Please write out the entire listing below exactly, excluding its pictures.

■ DATA EXCERPT:

=== Begin Enclosure ===

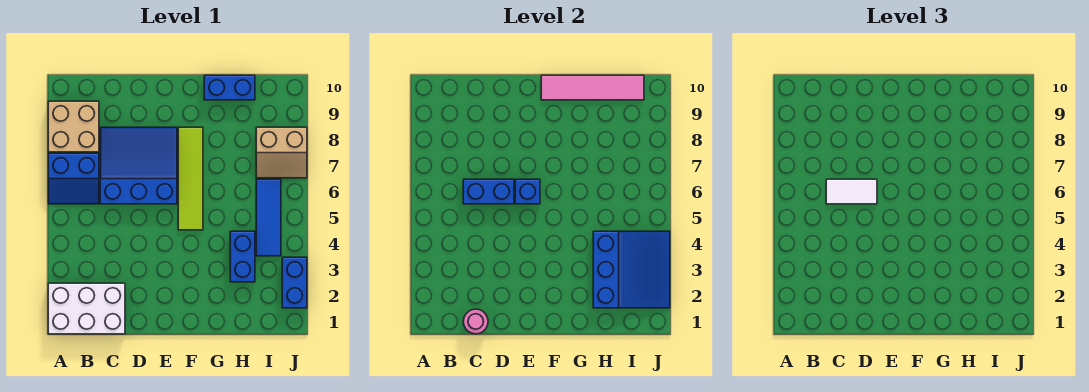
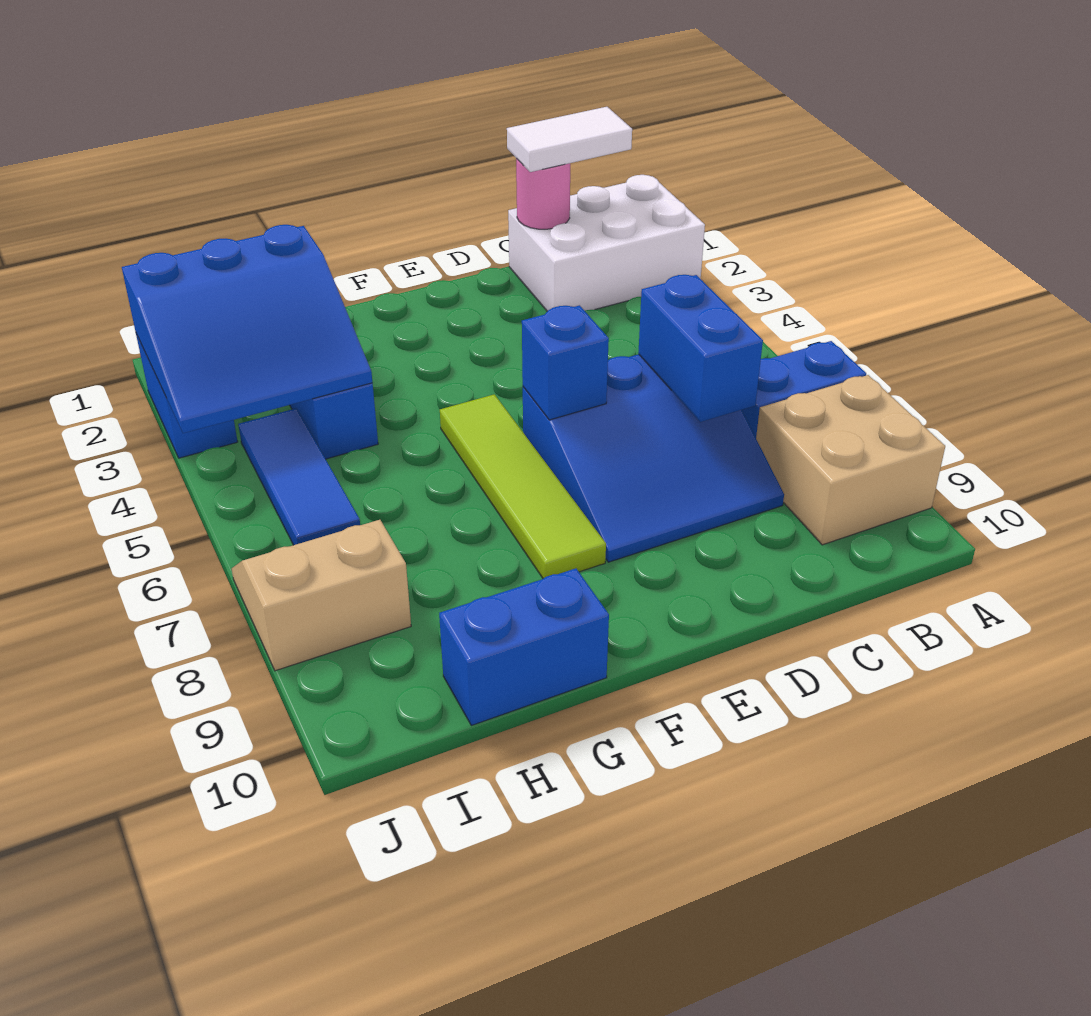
blue brick C6:D6 level 2 -> blue brick C6:C7 level 2
white tile C6:D6 level 3 -> white tile B1:C1 level 3
pink tile F10:I10 level 2 -> none
blue slope H2:J4 level 2 top H -> blue slope H2:J4 level 2 top 2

=== End Enclosure ===

■ ANSWER FOR THE TASK:
blue brick C6:D6 level 2 -> blue brick C6:C7 level 2
white tile C6:D6 level 3 -> white tile B1:C1 level 3
pink tile F10:I10 level 2 -> none
blue slope H2:J4 level 2 top H -> blue slope H2:J4 level 2 top 2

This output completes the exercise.